Could you copy every line of the data that contains the word "peón"?

(Object change listings)
=== Begin Enclosure ===

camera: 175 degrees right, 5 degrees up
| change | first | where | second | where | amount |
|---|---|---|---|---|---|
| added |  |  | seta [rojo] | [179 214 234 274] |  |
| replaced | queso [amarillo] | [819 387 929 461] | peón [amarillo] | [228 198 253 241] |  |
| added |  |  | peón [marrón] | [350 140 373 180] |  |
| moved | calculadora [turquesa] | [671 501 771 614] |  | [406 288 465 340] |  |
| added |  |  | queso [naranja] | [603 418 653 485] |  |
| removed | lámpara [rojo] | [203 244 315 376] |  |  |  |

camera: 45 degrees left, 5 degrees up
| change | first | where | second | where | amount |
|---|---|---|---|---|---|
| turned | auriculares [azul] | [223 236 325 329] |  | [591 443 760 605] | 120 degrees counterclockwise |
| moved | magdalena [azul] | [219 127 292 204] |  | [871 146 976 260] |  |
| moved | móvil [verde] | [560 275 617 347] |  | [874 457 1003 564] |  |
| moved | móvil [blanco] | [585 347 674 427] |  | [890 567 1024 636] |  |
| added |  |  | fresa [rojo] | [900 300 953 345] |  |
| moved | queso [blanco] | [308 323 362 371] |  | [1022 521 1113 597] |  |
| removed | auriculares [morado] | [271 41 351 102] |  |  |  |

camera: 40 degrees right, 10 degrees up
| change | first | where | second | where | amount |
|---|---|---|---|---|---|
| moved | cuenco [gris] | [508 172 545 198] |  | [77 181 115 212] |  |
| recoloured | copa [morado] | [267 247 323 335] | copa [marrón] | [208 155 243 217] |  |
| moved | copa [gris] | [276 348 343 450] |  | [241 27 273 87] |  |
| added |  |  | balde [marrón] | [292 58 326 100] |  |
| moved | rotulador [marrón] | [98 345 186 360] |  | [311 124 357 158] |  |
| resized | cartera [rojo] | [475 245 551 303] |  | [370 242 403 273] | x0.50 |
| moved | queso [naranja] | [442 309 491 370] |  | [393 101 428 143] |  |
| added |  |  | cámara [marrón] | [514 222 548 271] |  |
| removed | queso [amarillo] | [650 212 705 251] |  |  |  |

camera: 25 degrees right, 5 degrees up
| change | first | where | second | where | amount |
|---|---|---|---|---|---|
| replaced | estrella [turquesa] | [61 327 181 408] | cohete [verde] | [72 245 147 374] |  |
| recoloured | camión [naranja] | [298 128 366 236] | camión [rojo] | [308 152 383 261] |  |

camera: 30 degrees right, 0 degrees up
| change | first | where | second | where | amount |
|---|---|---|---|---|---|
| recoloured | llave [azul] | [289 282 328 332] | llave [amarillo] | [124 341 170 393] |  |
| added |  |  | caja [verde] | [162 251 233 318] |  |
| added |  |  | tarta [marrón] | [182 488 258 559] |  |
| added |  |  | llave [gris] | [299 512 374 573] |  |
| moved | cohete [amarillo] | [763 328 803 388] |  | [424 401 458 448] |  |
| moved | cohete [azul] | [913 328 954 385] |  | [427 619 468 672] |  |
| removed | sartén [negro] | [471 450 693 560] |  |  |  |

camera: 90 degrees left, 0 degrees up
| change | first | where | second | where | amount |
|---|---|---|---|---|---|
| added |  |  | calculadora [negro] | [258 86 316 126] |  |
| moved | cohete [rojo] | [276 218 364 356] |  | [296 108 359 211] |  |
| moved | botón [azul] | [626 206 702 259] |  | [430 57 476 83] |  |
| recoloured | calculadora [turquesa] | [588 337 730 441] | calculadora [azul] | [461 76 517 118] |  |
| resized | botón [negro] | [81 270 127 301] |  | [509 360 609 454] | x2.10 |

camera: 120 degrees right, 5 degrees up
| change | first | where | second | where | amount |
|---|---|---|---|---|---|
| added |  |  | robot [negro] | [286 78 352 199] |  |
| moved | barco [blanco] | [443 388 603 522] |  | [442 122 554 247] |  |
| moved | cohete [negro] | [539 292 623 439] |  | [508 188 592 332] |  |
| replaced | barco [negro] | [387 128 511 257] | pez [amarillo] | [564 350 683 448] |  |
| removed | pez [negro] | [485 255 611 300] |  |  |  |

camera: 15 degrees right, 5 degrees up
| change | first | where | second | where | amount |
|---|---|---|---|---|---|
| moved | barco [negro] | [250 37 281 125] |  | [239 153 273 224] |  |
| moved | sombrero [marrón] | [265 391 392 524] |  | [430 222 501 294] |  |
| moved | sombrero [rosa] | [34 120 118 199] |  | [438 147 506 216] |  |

=== End Enclosure ===

**Solution for this task**
| replaced | queso [amarillo] | [819 387 929 461] | peón [amarillo] | [228 198 253 241] |  |
| added |  |  | peón [marrón] | [350 140 373 180] |  |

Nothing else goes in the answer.